* WHAT THE TASK ASKS
The answer must consist solely of the lines from the line with "gray semicircle: (129, 63)" to the end of the data below, transcribed exactly and with no pictures.

(Multi-step shape edit data)
..........

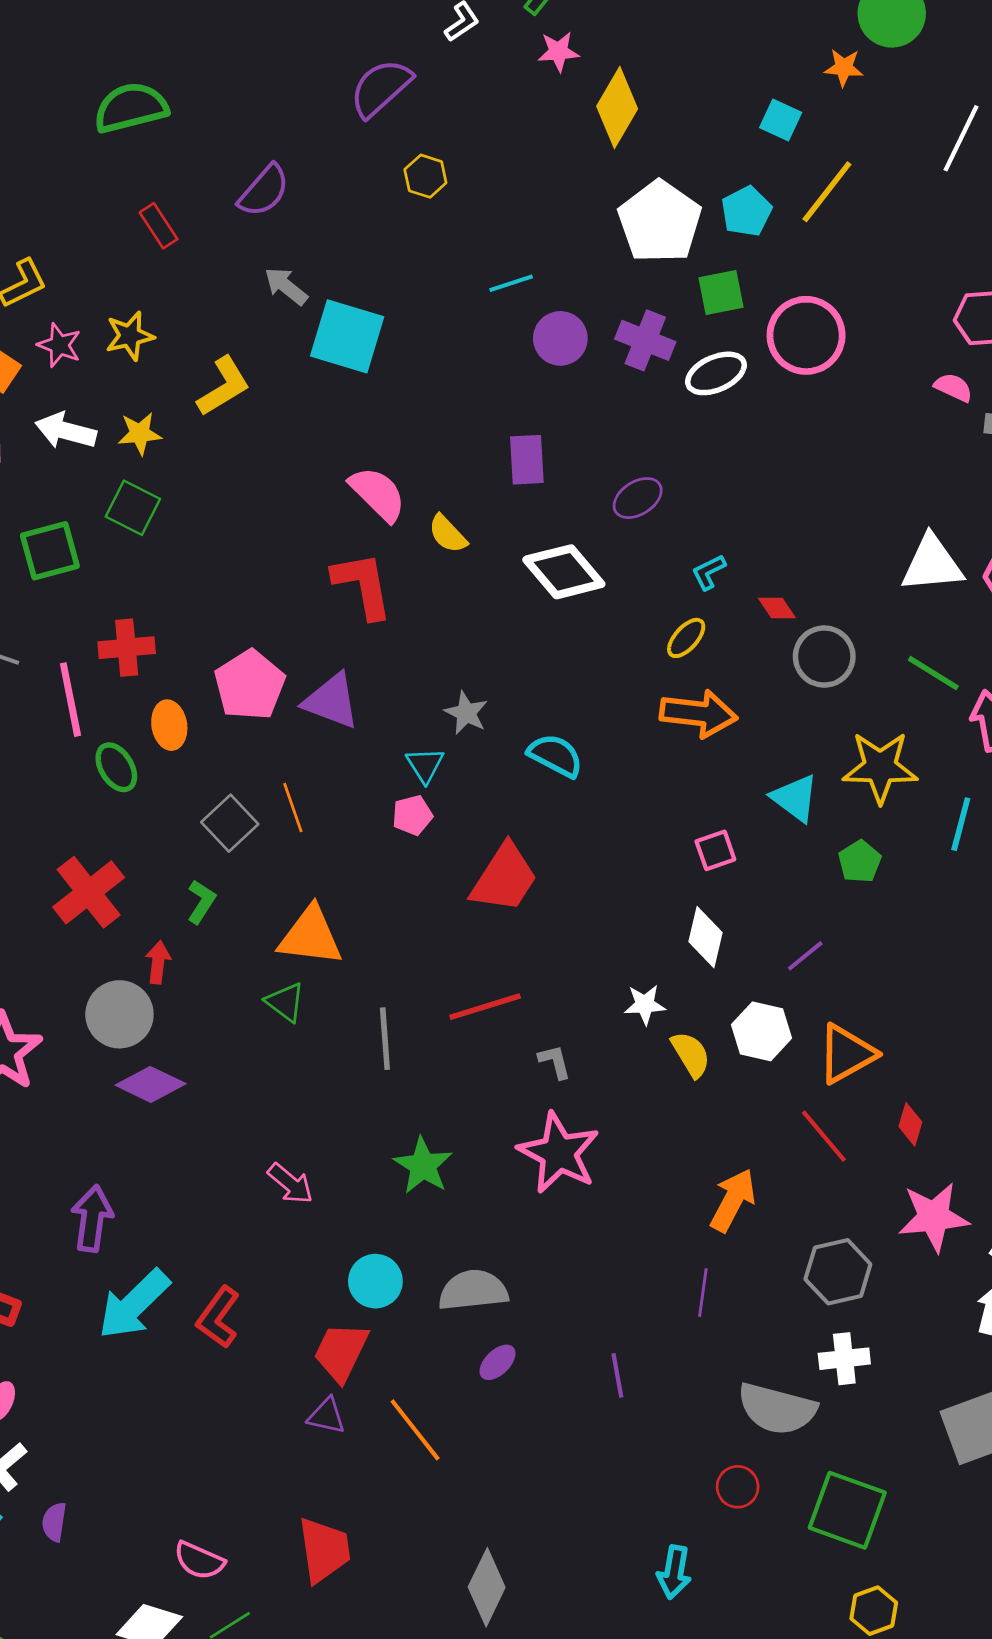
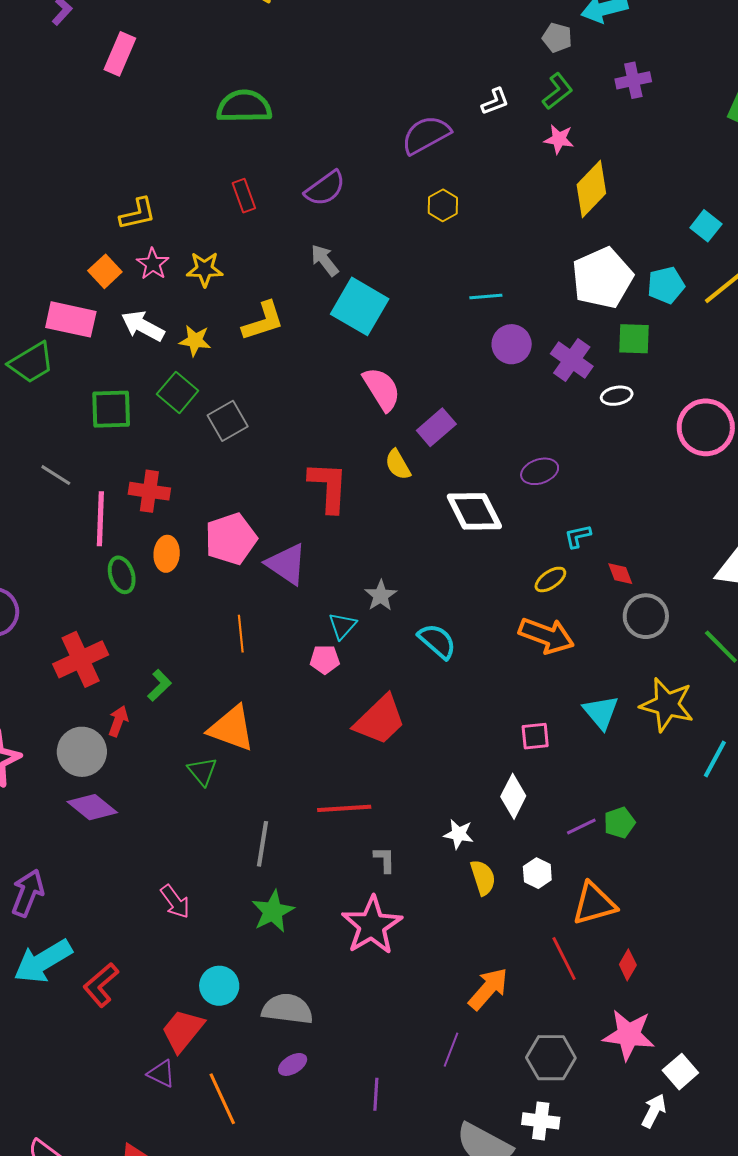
pink circle: (806, 335) -> (706, 427), moved
white ellipse: (716, 373) -> (617, 396), size x0.7
purple rectangle: (527, 460) -> (436, 427), moved, turned 39
pink semicircle: (378, 494) -> (382, 389), moved
gray square: (230, 823) -> (228, 421), moved
green pentagon: (860, 862) -> (619, 823), moved
white hexagon: (762, 1031) -> (537, 873), size x0.7
gray line: (385, 1039) -> (262, 844), moved

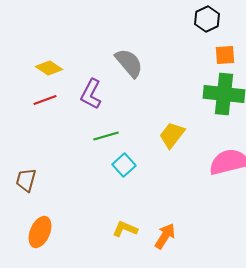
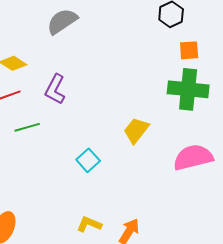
gray semicircle: (129, 63) -> (62, 21), moved, turned -84
green line: (106, 136) -> (27, 127), moved

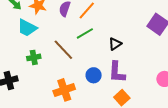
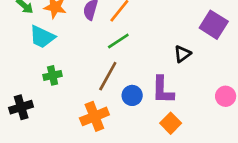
black triangle: (115, 44) -> (182, 54), moved
brown line: (63, 50) -> (108, 76), moved, turned 75

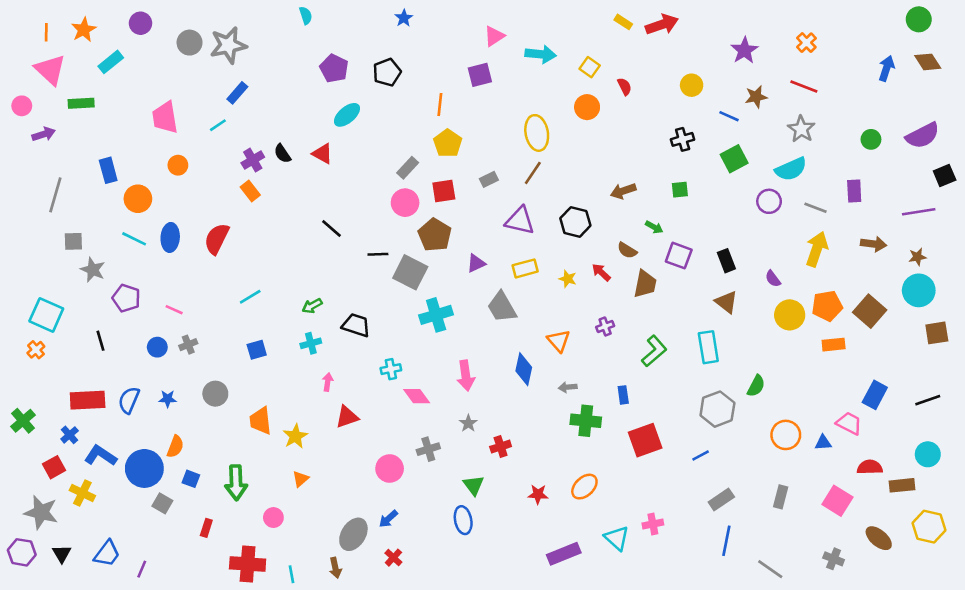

..........

* ANSWER BOX
gray semicircle: (129, 63) -> (62, 21), moved, turned -84
green line: (106, 136) -> (27, 127), moved

black triangle: (115, 44) -> (182, 54), moved
brown line: (63, 50) -> (108, 76), moved, turned 75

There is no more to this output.